= Exercise aim =
All of the data should be copied exactly, with the pictures left out.
┄┄┄┄┄┄
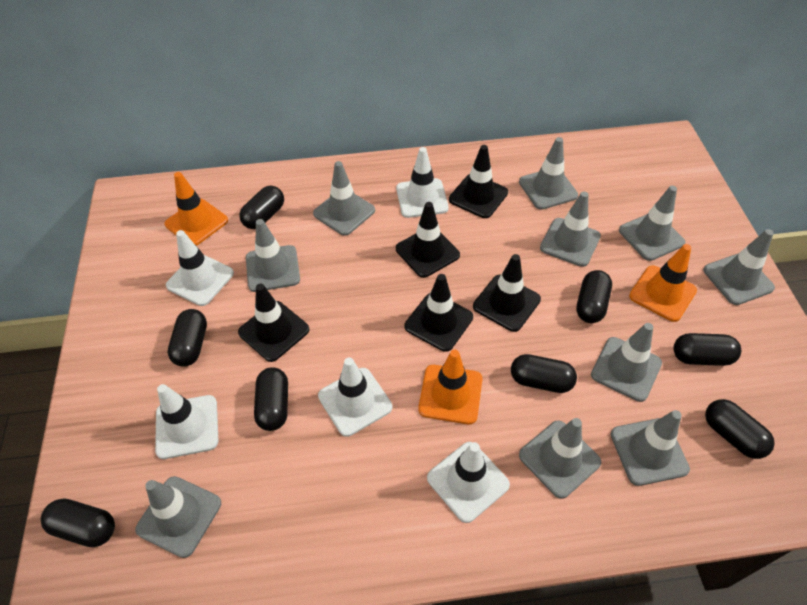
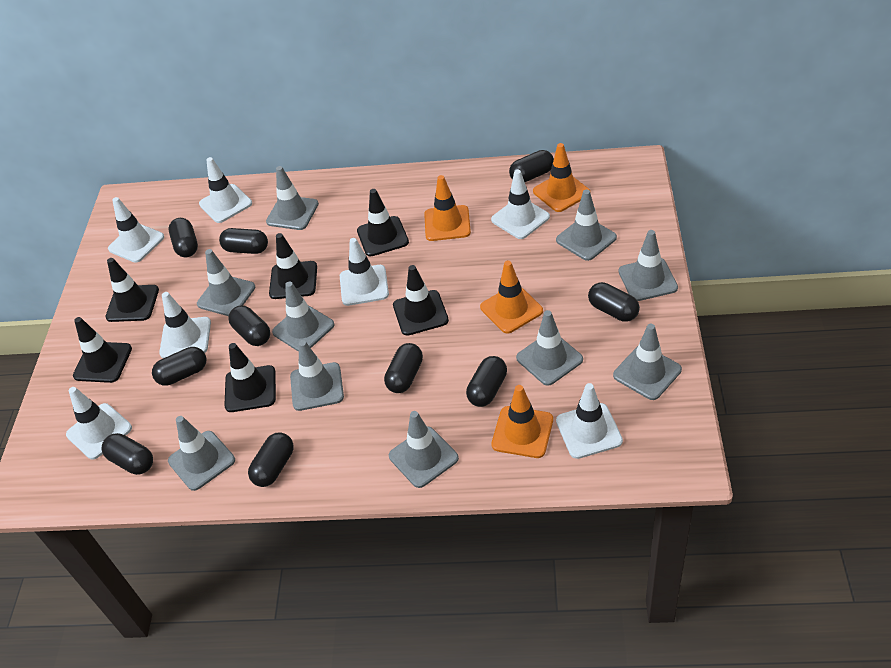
black capsule: 8 -> 10
black traffic cone: 5 -> 6
orange traffic cone: 3 -> 4
white traffic cone: 5 -> 7

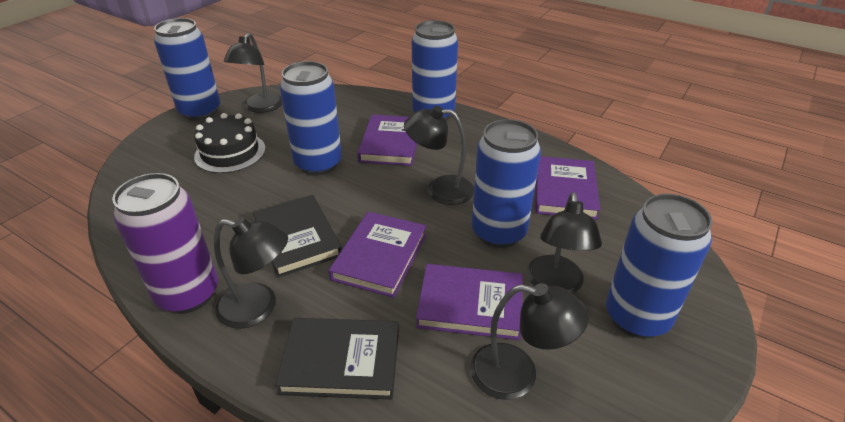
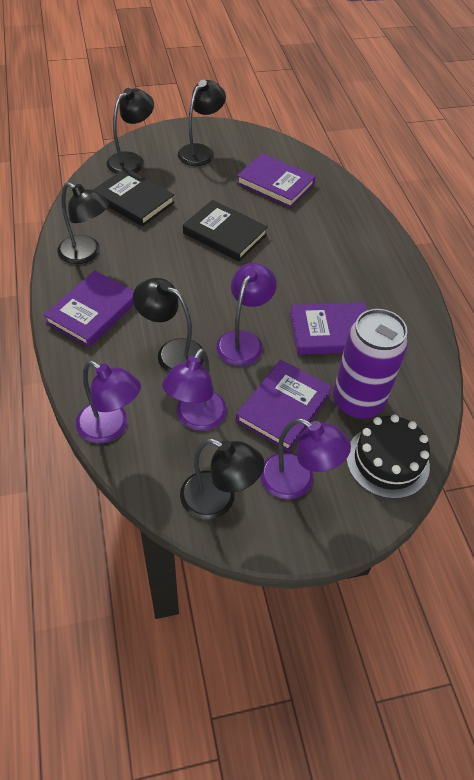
blue can: 5 -> 0
purple lamp: 0 -> 4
┄┄┄┄┄┄
= Result of the task =
black capsule: 8 -> 10
black traffic cone: 5 -> 6
orange traffic cone: 3 -> 4
white traffic cone: 5 -> 7

blue can: 5 -> 0
purple lamp: 0 -> 4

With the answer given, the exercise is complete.